BEGIN

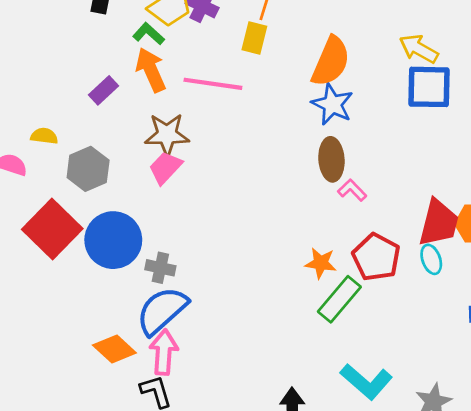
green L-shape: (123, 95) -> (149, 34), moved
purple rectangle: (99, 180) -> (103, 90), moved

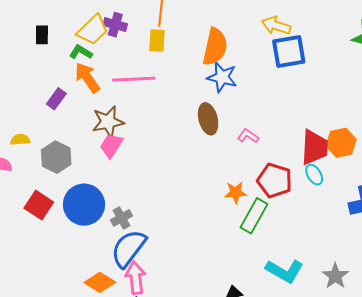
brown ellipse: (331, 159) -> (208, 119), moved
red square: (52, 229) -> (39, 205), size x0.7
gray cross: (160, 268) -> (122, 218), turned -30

END
BEGIN

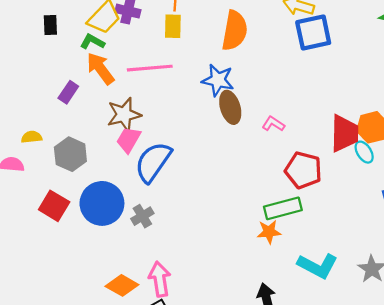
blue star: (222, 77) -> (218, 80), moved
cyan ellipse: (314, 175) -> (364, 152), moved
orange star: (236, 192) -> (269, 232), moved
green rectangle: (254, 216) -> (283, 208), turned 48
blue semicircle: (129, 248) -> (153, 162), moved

END

■ **REQUIREMENT**: What number of lines above include the string "turned"? State it and nothing else.

■ **RESPONSE FOR THIS EXERCISE**: 2